Saved data entries:
======
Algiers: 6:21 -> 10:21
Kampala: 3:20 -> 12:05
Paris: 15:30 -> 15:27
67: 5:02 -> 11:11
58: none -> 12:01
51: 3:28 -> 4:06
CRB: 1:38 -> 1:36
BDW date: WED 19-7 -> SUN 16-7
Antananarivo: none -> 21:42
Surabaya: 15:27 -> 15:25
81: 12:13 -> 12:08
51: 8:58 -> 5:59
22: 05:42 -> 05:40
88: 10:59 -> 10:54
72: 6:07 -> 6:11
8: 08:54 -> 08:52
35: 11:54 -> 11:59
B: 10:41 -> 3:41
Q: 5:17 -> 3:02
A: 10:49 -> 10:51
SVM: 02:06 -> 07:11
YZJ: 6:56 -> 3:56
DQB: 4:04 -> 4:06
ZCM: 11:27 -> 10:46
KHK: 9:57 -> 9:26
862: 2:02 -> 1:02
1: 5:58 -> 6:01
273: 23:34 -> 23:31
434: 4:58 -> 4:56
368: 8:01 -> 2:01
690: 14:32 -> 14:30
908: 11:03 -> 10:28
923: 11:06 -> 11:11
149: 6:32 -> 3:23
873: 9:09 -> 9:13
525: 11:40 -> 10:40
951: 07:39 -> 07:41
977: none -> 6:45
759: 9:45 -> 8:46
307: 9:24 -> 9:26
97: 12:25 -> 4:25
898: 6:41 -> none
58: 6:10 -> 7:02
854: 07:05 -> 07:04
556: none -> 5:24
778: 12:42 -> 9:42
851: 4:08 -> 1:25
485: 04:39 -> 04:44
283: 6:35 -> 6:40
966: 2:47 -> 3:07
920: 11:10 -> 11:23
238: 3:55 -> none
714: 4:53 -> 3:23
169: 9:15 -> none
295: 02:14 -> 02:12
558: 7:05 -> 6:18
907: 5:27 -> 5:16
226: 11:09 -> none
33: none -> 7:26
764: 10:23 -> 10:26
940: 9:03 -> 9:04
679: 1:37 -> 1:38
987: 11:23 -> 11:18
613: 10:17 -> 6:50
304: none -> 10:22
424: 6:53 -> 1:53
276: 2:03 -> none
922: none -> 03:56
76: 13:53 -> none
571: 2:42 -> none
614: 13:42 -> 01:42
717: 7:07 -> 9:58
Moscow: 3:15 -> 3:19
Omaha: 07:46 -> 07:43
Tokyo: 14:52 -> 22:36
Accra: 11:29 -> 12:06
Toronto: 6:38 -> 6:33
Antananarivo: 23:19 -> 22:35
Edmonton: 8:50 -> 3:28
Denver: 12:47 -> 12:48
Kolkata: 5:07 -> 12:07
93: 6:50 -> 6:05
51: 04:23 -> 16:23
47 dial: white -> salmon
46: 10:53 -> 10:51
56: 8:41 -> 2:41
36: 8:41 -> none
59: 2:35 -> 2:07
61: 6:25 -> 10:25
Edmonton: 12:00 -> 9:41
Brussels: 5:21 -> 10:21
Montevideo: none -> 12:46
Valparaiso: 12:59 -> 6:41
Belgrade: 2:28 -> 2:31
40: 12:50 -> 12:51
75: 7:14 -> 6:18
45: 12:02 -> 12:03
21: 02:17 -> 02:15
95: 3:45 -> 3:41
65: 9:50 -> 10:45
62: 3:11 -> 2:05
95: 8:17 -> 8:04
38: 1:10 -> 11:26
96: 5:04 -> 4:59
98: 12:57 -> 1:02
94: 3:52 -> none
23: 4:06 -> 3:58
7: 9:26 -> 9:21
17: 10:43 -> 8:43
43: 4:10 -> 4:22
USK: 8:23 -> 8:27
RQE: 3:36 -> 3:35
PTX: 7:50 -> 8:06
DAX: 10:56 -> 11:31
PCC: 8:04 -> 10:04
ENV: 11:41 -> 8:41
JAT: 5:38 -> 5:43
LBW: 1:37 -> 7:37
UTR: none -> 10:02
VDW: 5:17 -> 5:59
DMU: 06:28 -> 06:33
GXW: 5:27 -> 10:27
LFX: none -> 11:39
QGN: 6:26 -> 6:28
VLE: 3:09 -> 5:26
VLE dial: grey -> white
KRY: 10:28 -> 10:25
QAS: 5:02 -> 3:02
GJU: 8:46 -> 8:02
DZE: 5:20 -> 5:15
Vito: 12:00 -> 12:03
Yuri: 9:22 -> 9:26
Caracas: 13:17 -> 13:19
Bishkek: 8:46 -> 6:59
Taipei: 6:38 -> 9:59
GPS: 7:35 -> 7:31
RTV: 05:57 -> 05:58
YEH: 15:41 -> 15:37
======
▸ **Objective**
Rewrite every line of the material with each "dial" swapped for "face", leaving everything else untouched.

▸ **Solution for this exercise**
Algiers: 6:21 -> 10:21
Kampala: 3:20 -> 12:05
Paris: 15:30 -> 15:27
67: 5:02 -> 11:11
58: none -> 12:01
51: 3:28 -> 4:06
CRB: 1:38 -> 1:36
BDW date: WED 19-7 -> SUN 16-7
Antananarivo: none -> 21:42
Surabaya: 15:27 -> 15:25
81: 12:13 -> 12:08
51: 8:58 -> 5:59
22: 05:42 -> 05:40
88: 10:59 -> 10:54
72: 6:07 -> 6:11
8: 08:54 -> 08:52
35: 11:54 -> 11:59
B: 10:41 -> 3:41
Q: 5:17 -> 3:02
A: 10:49 -> 10:51
SVM: 02:06 -> 07:11
YZJ: 6:56 -> 3:56
DQB: 4:04 -> 4:06
ZCM: 11:27 -> 10:46
KHK: 9:57 -> 9:26
862: 2:02 -> 1:02
1: 5:58 -> 6:01
273: 23:34 -> 23:31
434: 4:58 -> 4:56
368: 8:01 -> 2:01
690: 14:32 -> 14:30
908: 11:03 -> 10:28
923: 11:06 -> 11:11
149: 6:32 -> 3:23
873: 9:09 -> 9:13
525: 11:40 -> 10:40
951: 07:39 -> 07:41
977: none -> 6:45
759: 9:45 -> 8:46
307: 9:24 -> 9:26
97: 12:25 -> 4:25
898: 6:41 -> none
58: 6:10 -> 7:02
854: 07:05 -> 07:04
556: none -> 5:24
778: 12:42 -> 9:42
851: 4:08 -> 1:25
485: 04:39 -> 04:44
283: 6:35 -> 6:40
966: 2:47 -> 3:07
920: 11:10 -> 11:23
238: 3:55 -> none
714: 4:53 -> 3:23
169: 9:15 -> none
295: 02:14 -> 02:12
558: 7:05 -> 6:18
907: 5:27 -> 5:16
226: 11:09 -> none
33: none -> 7:26
764: 10:23 -> 10:26
940: 9:03 -> 9:04
679: 1:37 -> 1:38
987: 11:23 -> 11:18
613: 10:17 -> 6:50
304: none -> 10:22
424: 6:53 -> 1:53
276: 2:03 -> none
922: none -> 03:56
76: 13:53 -> none
571: 2:42 -> none
614: 13:42 -> 01:42
717: 7:07 -> 9:58
Moscow: 3:15 -> 3:19
Omaha: 07:46 -> 07:43
Tokyo: 14:52 -> 22:36
Accra: 11:29 -> 12:06
Toronto: 6:38 -> 6:33
Antananarivo: 23:19 -> 22:35
Edmonton: 8:50 -> 3:28
Denver: 12:47 -> 12:48
Kolkata: 5:07 -> 12:07
93: 6:50 -> 6:05
51: 04:23 -> 16:23
47 face: white -> salmon
46: 10:53 -> 10:51
56: 8:41 -> 2:41
36: 8:41 -> none
59: 2:35 -> 2:07
61: 6:25 -> 10:25
Edmonton: 12:00 -> 9:41
Brussels: 5:21 -> 10:21
Montevideo: none -> 12:46
Valparaiso: 12:59 -> 6:41
Belgrade: 2:28 -> 2:31
40: 12:50 -> 12:51
75: 7:14 -> 6:18
45: 12:02 -> 12:03
21: 02:17 -> 02:15
95: 3:45 -> 3:41
65: 9:50 -> 10:45
62: 3:11 -> 2:05
95: 8:17 -> 8:04
38: 1:10 -> 11:26
96: 5:04 -> 4:59
98: 12:57 -> 1:02
94: 3:52 -> none
23: 4:06 -> 3:58
7: 9:26 -> 9:21
17: 10:43 -> 8:43
43: 4:10 -> 4:22
USK: 8:23 -> 8:27
RQE: 3:36 -> 3:35
PTX: 7:50 -> 8:06
DAX: 10:56 -> 11:31
PCC: 8:04 -> 10:04
ENV: 11:41 -> 8:41
JAT: 5:38 -> 5:43
LBW: 1:37 -> 7:37
UTR: none -> 10:02
VDW: 5:17 -> 5:59
DMU: 06:28 -> 06:33
GXW: 5:27 -> 10:27
LFX: none -> 11:39
QGN: 6:26 -> 6:28
VLE: 3:09 -> 5:26
VLE face: grey -> white
KRY: 10:28 -> 10:25
QAS: 5:02 -> 3:02
GJU: 8:46 -> 8:02
DZE: 5:20 -> 5:15
Vito: 12:00 -> 12:03
Yuri: 9:22 -> 9:26
Caracas: 13:17 -> 13:19
Bishkek: 8:46 -> 6:59
Taipei: 6:38 -> 9:59
GPS: 7:35 -> 7:31
RTV: 05:57 -> 05:58
YEH: 15:41 -> 15:37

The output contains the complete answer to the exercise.